▶ **ENTRIES PROVIDED**:
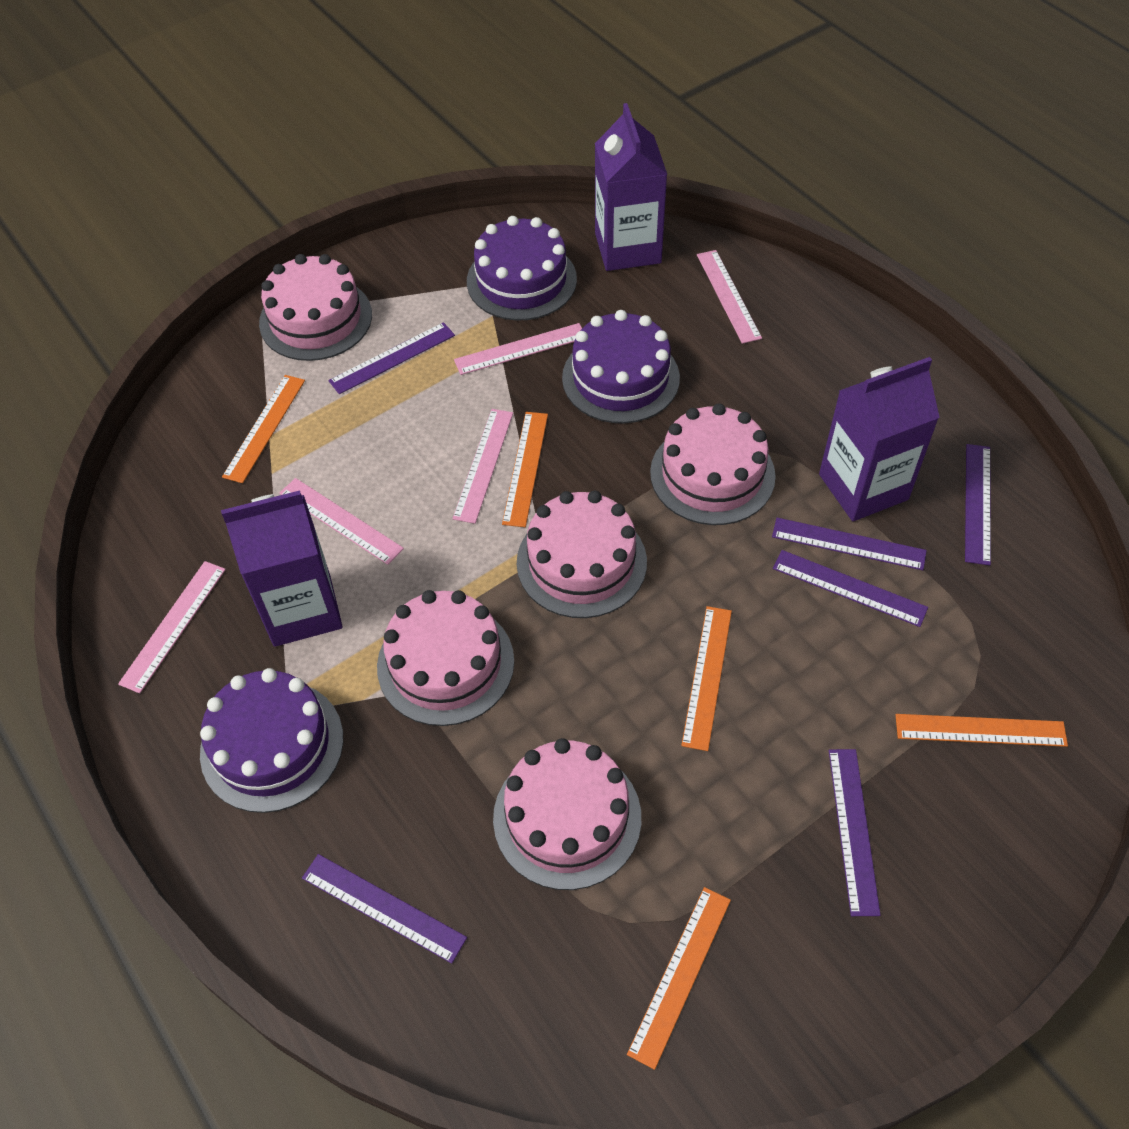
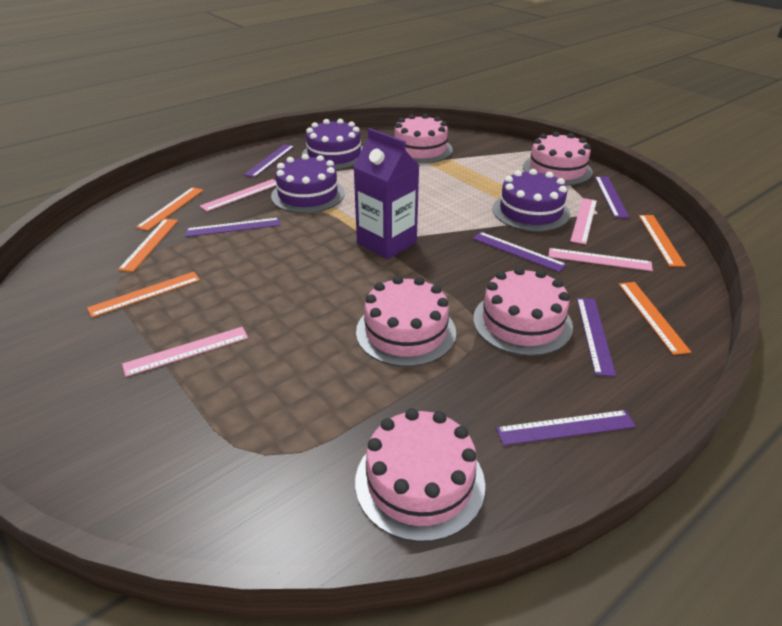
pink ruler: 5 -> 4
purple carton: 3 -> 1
==
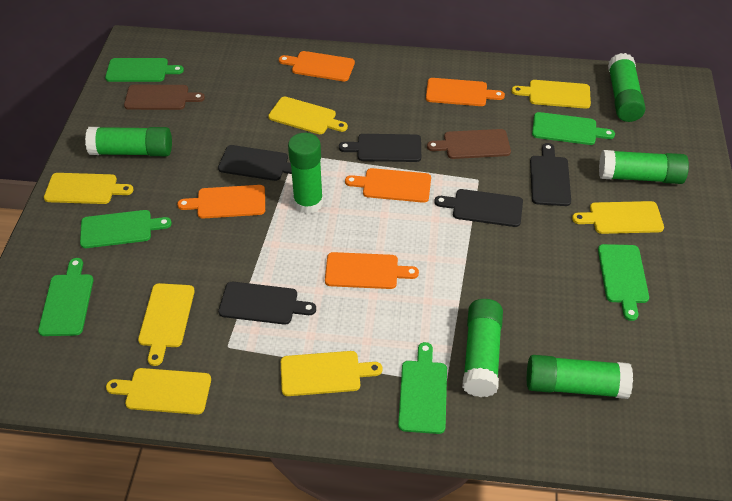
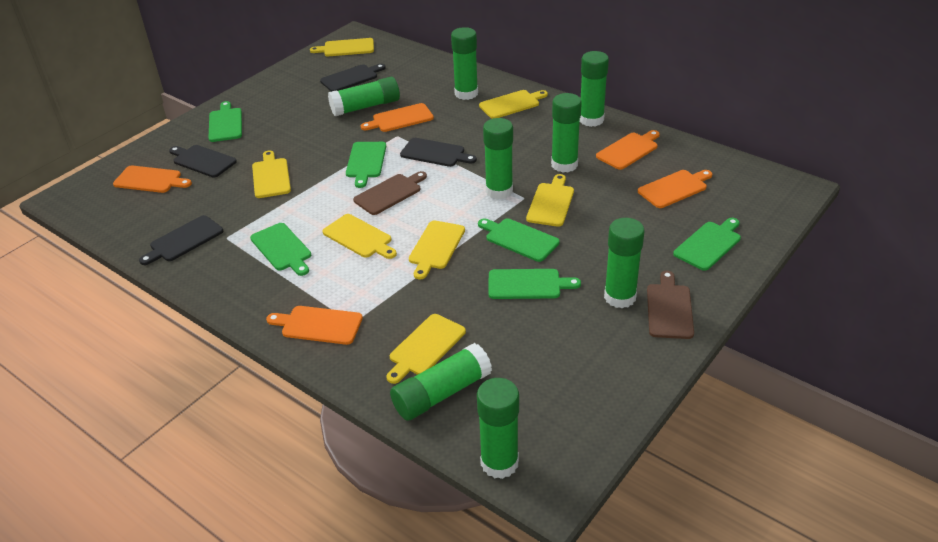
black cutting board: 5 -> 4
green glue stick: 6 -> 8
---
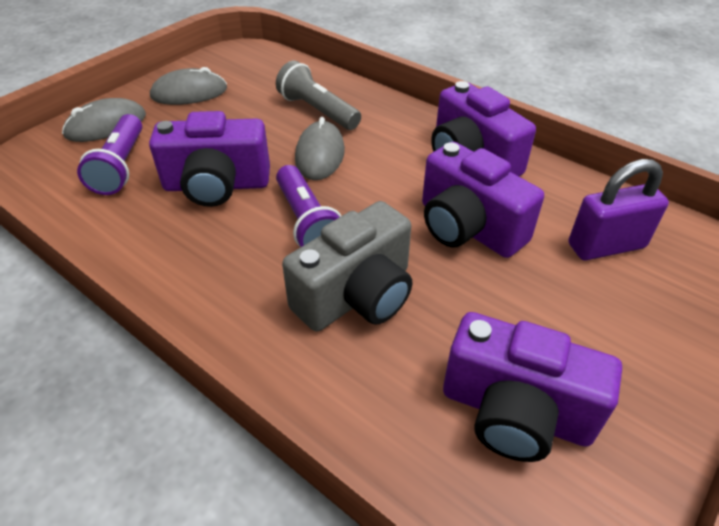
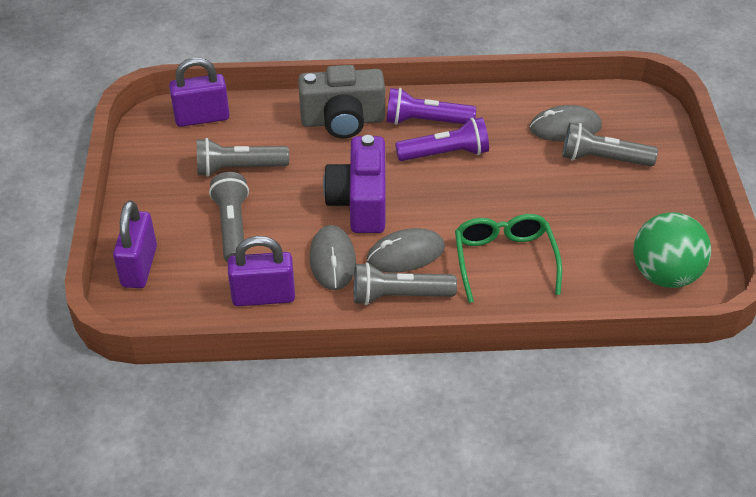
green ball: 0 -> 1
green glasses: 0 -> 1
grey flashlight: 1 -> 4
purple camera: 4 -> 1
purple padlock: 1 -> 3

▶ **TASK TO CARRY OUT**: Please copy each line of the entries in which the word "green" shows up.

▶ **RESPONSE TO THE EXERCISE**:
green glue stick: 6 -> 8
green ball: 0 -> 1
green glasses: 0 -> 1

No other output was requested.